- **Exercise details**
Below are some records. Pull every line that contains the word "with".

Outline records
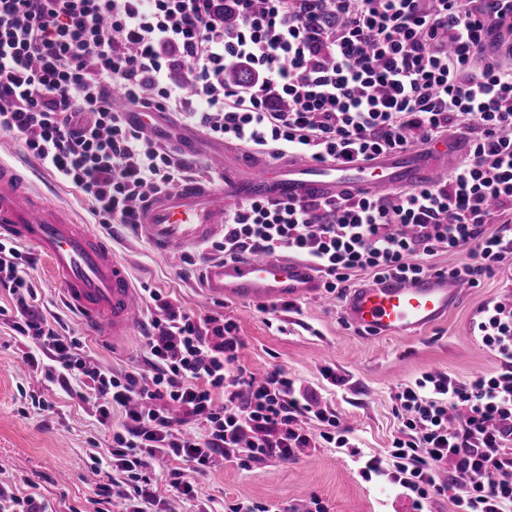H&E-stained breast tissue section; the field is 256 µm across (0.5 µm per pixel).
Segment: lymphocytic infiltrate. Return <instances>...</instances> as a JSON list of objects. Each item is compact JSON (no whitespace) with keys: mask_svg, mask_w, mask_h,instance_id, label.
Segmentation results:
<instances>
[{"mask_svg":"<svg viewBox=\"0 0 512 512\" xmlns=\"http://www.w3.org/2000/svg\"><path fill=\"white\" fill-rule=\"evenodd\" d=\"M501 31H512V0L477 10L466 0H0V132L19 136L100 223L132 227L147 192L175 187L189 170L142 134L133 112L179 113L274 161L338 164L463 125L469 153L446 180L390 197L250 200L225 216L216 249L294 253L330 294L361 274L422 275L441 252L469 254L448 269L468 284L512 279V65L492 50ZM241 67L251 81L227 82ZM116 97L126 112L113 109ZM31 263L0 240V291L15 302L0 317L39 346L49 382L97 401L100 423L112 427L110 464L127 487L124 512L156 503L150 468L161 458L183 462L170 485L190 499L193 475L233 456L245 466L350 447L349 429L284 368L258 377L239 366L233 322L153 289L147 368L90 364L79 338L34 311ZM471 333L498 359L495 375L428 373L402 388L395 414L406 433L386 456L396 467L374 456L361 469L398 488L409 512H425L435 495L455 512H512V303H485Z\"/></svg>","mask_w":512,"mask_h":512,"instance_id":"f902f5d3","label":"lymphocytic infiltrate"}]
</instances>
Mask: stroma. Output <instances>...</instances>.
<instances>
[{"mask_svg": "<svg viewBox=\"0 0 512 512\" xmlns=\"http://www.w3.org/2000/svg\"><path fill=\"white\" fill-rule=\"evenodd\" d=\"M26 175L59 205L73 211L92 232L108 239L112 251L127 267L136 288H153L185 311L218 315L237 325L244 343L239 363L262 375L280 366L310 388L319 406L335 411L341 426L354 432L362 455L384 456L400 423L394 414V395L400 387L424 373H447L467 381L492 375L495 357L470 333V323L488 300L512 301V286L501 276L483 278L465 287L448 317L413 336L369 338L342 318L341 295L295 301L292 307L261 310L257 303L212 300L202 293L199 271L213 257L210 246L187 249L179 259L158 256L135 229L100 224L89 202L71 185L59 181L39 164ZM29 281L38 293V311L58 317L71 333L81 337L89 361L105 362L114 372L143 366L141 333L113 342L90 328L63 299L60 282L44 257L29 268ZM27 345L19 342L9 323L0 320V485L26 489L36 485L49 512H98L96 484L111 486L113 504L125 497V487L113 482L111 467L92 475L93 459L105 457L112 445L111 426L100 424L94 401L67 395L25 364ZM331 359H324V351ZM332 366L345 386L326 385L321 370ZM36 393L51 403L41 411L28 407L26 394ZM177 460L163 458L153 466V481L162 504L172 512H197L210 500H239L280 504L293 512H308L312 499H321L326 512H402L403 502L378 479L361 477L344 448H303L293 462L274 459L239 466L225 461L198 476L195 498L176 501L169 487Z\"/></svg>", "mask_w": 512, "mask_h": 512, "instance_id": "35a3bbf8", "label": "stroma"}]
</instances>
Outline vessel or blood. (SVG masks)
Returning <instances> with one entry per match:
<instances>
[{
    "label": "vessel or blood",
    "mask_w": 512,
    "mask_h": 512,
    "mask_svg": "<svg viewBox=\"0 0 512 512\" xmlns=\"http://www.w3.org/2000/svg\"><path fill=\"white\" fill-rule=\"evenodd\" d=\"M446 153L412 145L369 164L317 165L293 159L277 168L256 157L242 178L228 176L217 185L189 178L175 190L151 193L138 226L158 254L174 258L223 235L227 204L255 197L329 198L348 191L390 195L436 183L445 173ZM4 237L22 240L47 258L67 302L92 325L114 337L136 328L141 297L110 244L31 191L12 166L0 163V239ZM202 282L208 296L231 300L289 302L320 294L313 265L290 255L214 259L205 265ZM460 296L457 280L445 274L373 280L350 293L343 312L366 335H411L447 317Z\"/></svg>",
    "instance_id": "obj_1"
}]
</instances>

- **Task response**
Segment: lymphocytic infiltrate. Return <instances>...</instances> as a JSON list of objects. Each item is compact JSON (no whitespace) with keys: mask_svg, mask_w, mask_h,instance_id, label.
Returning <instances> with one entry per match:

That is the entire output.